■ **Exercise details**
From the listing below, retype exactly the line holding "[69 158 162 272]", the line holding "[623 161 676 217] (first image)", and the lines between them; skip everything else.
*** Supplied data
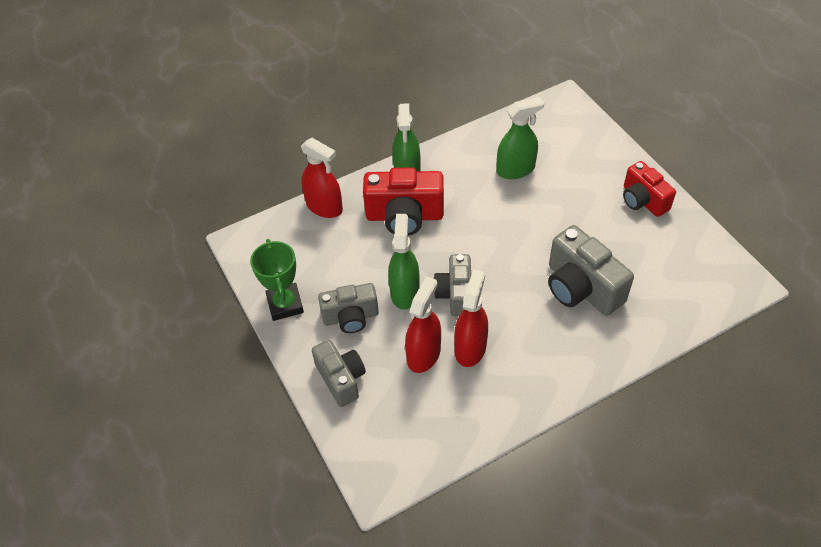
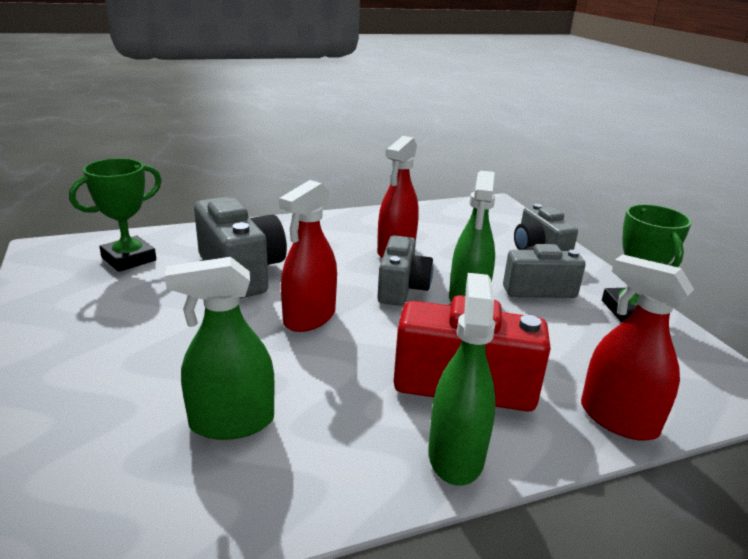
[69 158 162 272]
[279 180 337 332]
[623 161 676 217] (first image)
******
*** Supplied data
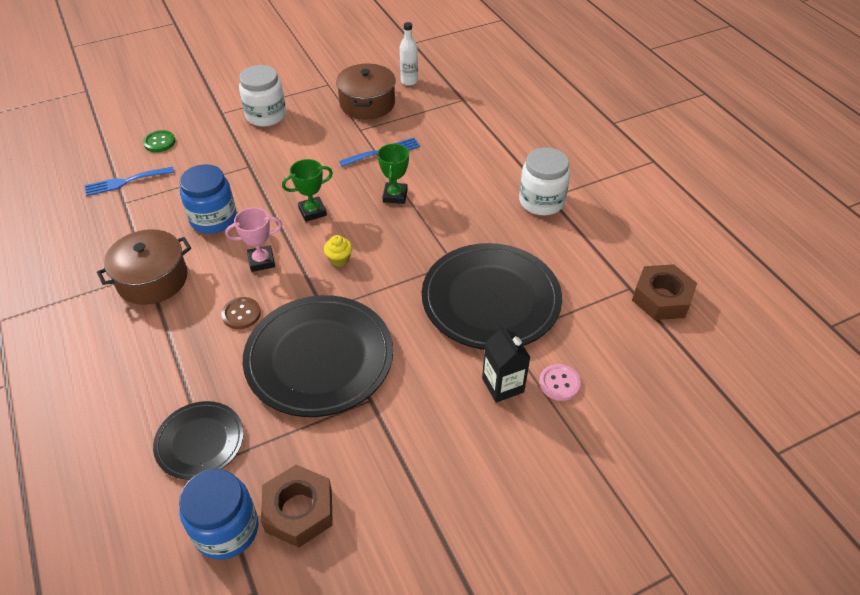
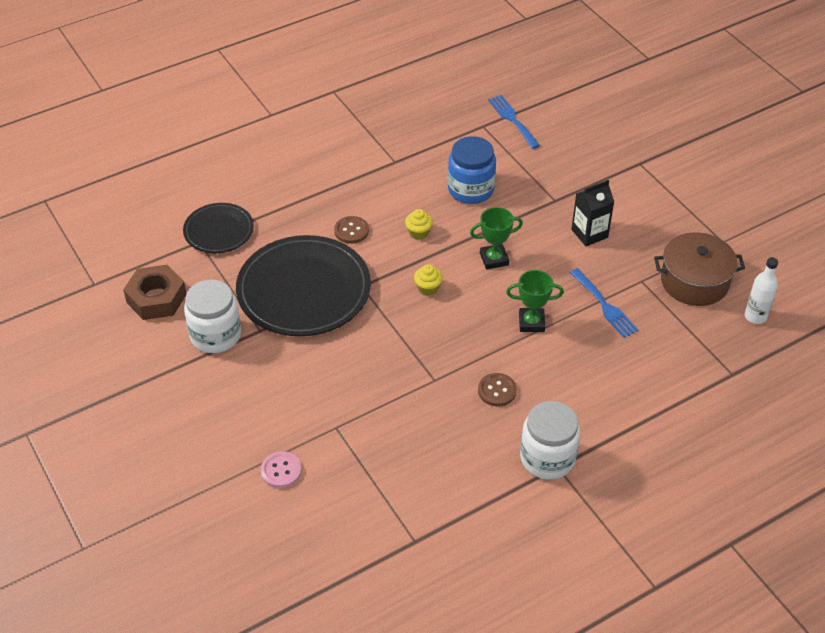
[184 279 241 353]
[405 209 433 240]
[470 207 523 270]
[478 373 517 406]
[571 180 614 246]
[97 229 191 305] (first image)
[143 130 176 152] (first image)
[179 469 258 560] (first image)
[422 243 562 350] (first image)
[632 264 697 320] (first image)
******
■ **Your response**
[69 158 162 272]
[279 180 337 332]
[623 161 676 217] (first image)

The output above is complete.